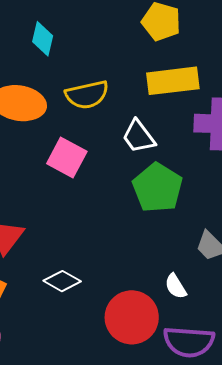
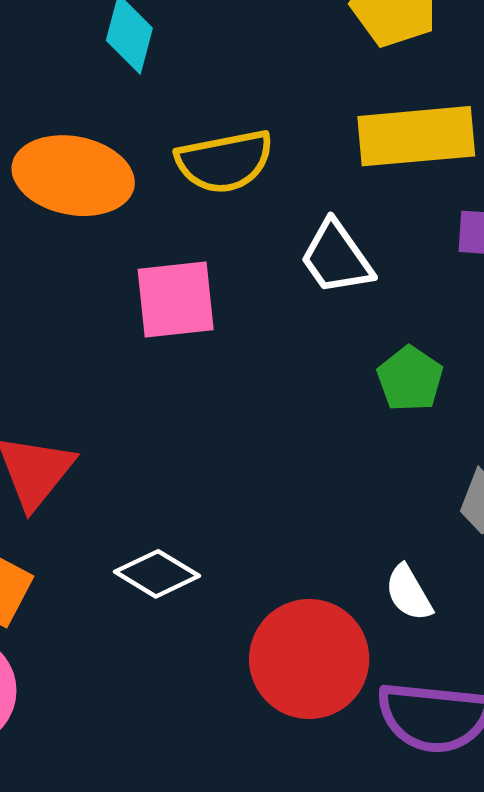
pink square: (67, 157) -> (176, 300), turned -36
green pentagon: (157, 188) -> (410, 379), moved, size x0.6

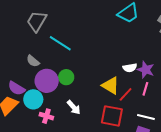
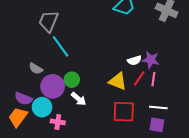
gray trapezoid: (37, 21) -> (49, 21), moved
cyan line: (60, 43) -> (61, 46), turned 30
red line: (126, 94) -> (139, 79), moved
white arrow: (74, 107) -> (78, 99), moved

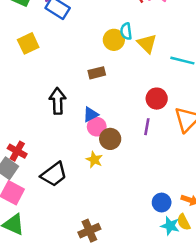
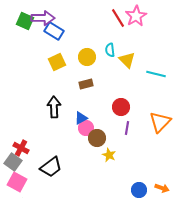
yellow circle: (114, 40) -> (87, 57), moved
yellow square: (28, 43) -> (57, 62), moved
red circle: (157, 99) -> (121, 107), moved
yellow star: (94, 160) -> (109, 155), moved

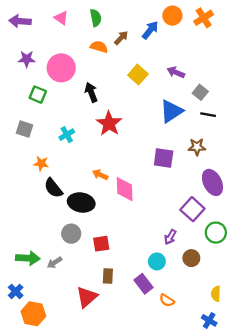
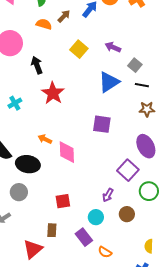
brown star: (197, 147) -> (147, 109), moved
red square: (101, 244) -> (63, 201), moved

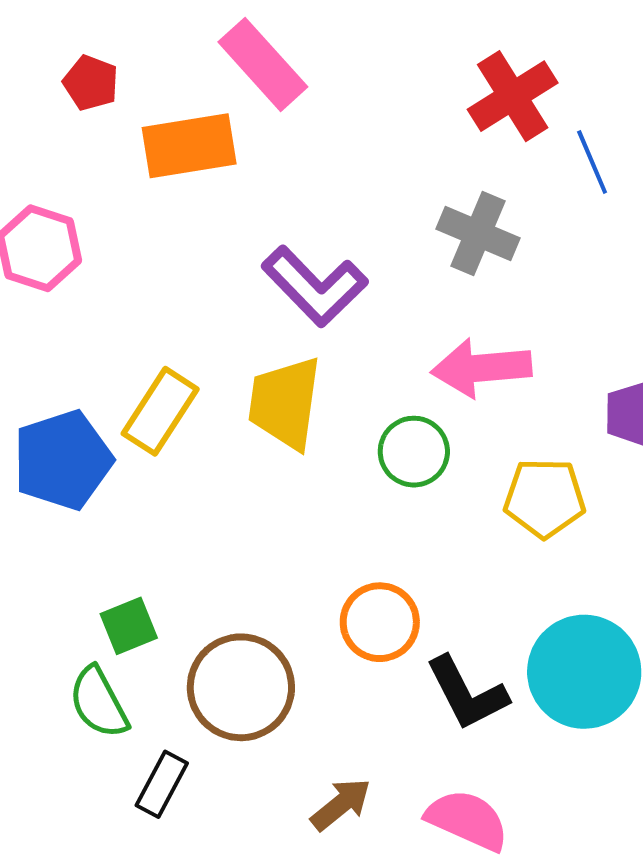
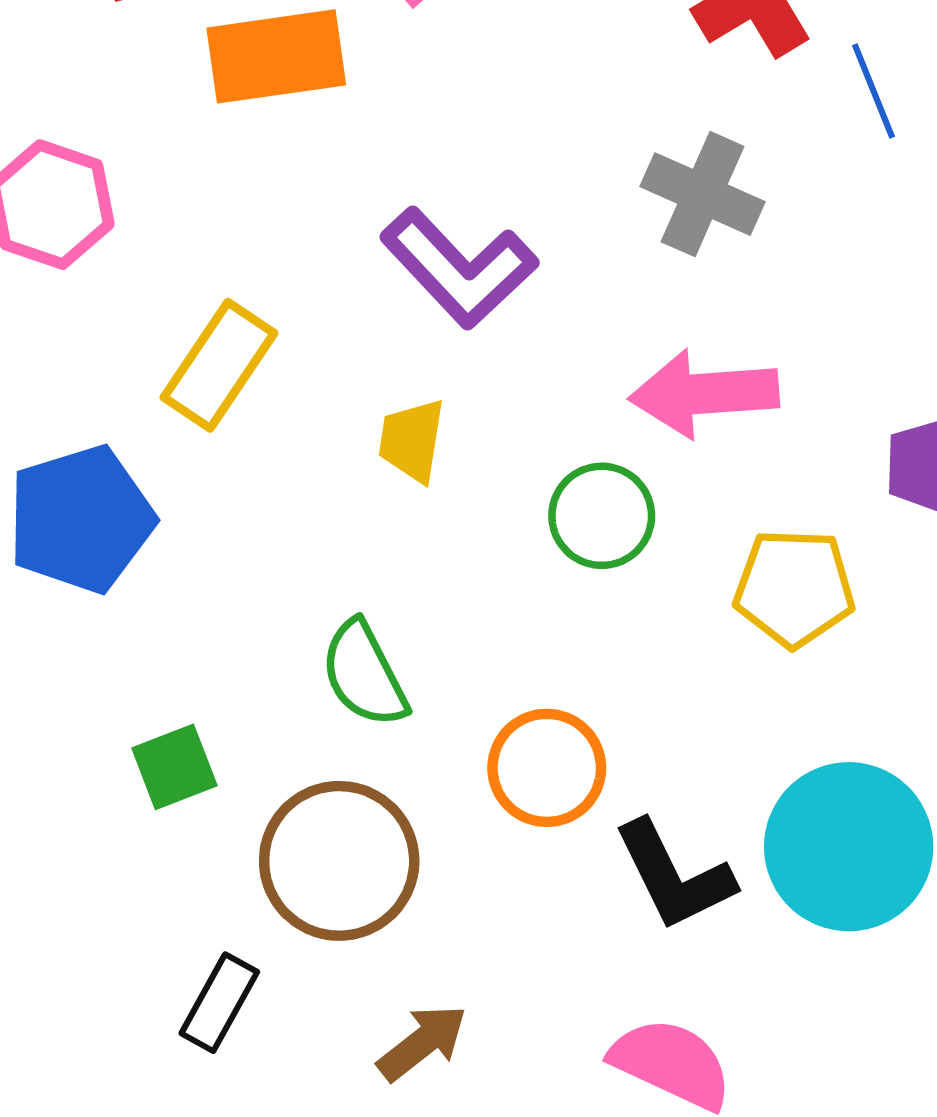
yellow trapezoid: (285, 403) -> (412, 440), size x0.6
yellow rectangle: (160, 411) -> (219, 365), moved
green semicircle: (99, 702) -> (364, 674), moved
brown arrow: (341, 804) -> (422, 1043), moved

************

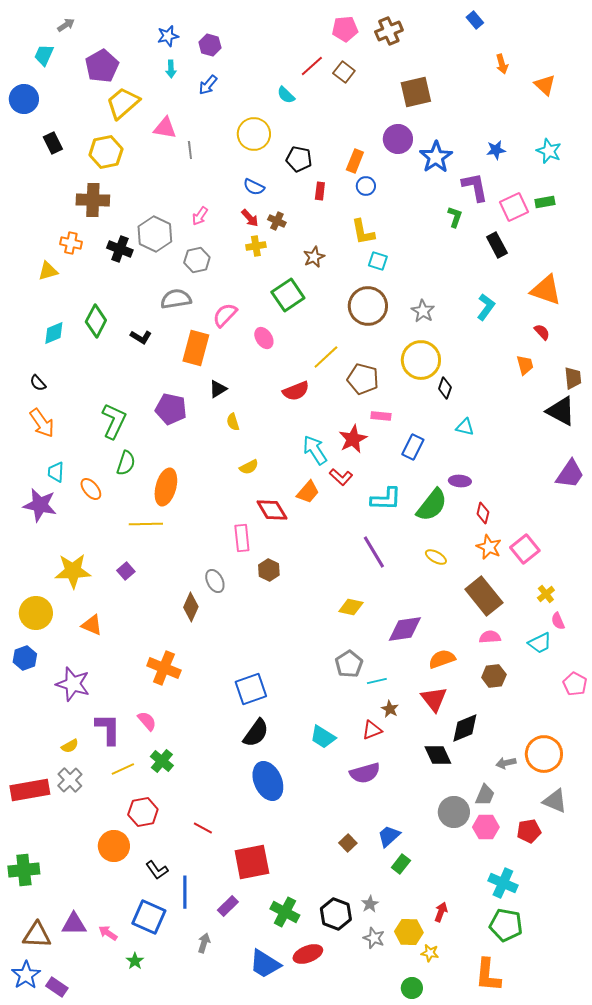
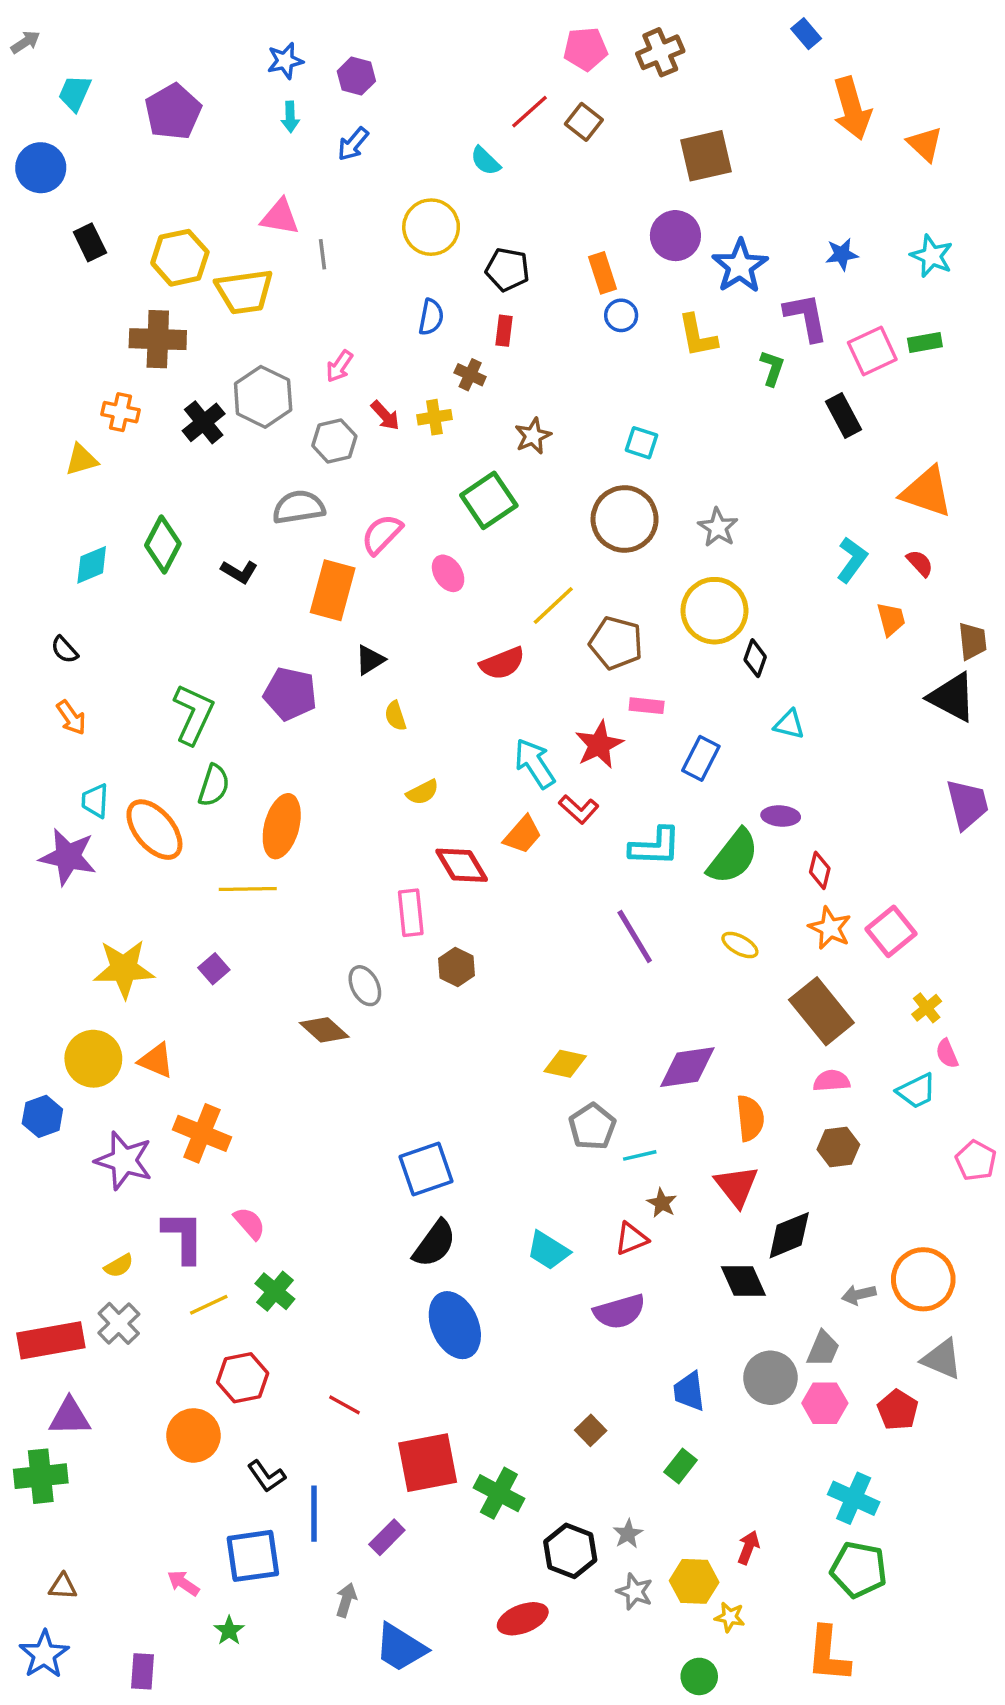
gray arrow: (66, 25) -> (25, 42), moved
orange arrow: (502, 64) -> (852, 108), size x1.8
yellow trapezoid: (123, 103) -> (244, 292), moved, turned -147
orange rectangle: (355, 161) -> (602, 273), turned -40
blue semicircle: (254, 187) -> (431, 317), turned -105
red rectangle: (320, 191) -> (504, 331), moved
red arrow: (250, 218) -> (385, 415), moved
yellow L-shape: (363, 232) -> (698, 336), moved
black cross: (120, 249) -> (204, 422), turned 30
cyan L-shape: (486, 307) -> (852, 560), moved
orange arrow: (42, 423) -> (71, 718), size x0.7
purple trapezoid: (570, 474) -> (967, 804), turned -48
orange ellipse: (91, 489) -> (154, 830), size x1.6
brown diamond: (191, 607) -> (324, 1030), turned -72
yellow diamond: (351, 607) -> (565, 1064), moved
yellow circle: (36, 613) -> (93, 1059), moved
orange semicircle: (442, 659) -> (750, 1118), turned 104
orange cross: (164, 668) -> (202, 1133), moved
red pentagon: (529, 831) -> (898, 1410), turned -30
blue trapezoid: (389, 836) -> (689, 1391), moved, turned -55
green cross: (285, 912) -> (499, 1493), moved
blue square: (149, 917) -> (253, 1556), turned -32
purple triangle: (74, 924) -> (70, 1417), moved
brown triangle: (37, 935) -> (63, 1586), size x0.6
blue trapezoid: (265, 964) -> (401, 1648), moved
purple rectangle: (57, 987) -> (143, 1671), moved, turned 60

************

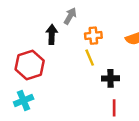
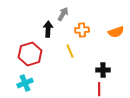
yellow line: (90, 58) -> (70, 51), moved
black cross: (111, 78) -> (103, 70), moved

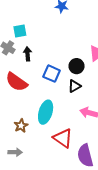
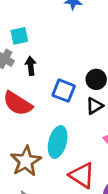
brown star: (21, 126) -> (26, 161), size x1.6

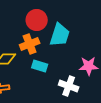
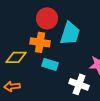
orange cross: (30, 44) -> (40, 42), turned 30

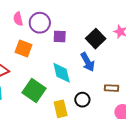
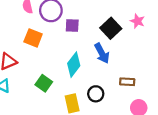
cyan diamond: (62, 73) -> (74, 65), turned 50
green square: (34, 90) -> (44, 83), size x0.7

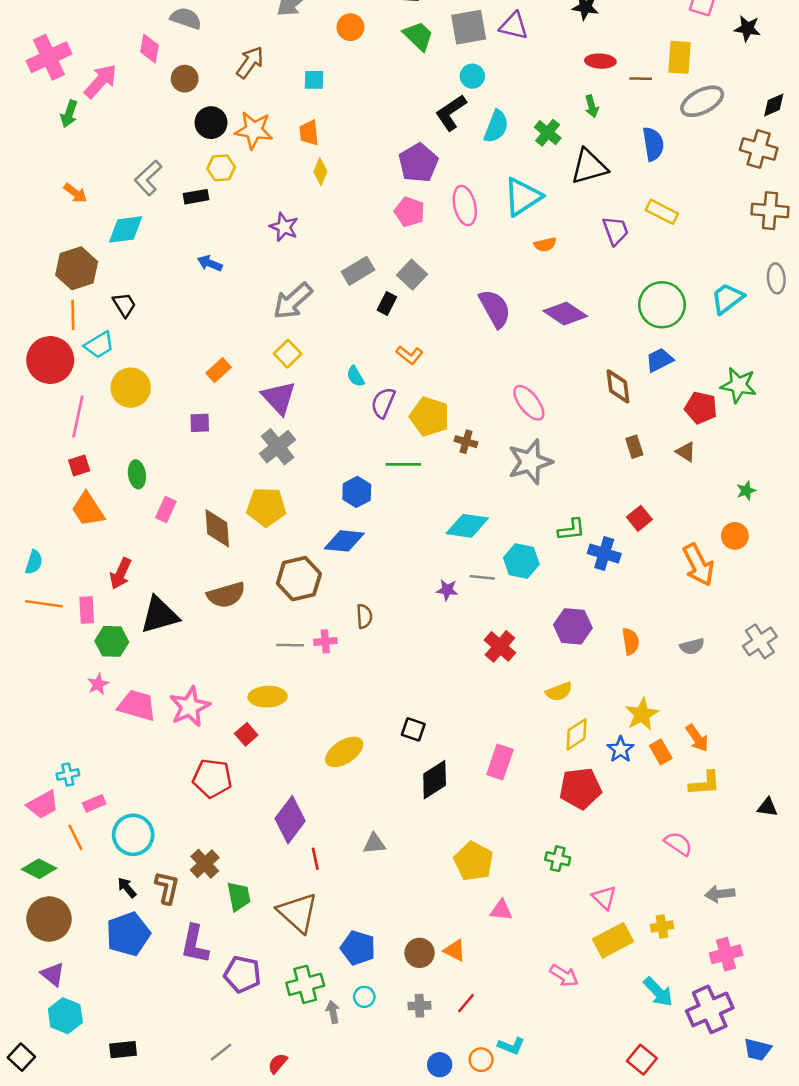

************

◆ Work item: Gather each line of the listing that holds the string "yellow".

◆ Output:
yellow circle: (114, 40) -> (87, 57), moved
yellow square: (28, 43) -> (57, 62), moved
yellow star: (94, 160) -> (109, 155), moved
yellow trapezoid: (285, 403) -> (412, 440), size x0.6
yellow rectangle: (160, 411) -> (219, 365), moved
yellow trapezoid: (123, 103) -> (244, 292), moved, turned -147
yellow L-shape: (363, 232) -> (698, 336), moved
yellow diamond: (351, 607) -> (565, 1064), moved
yellow circle: (36, 613) -> (93, 1059), moved
yellow line: (90, 58) -> (70, 51), moved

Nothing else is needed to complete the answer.